Graphic revision entries:
--------

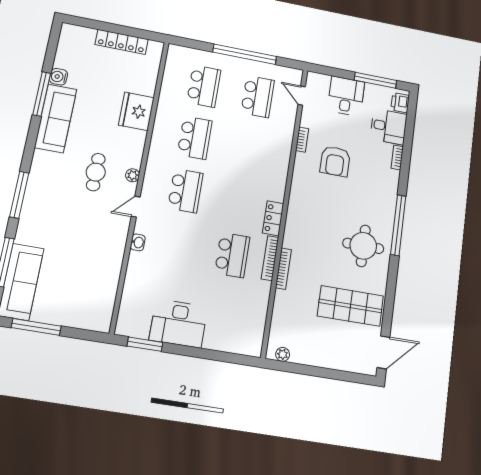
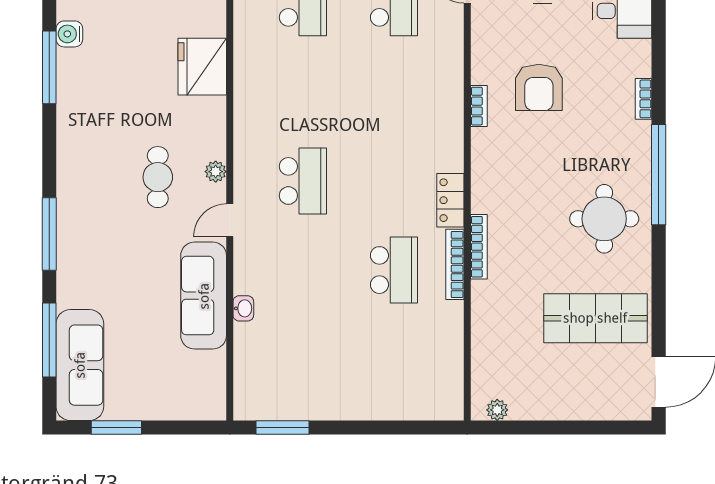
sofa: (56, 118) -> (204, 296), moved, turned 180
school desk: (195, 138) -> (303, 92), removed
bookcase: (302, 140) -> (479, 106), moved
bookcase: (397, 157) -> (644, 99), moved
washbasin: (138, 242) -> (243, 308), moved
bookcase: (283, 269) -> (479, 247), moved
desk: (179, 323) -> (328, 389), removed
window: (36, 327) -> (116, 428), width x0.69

--------

> **GOAL OF THE EXERCISE**
Find the lines above with the word "bookcase". Copy them out.

> **SOLUTION BELOW**
bookcase: (302, 140) -> (479, 106), moved
bookcase: (397, 157) -> (644, 99), moved
bookcase: (283, 269) -> (479, 247), moved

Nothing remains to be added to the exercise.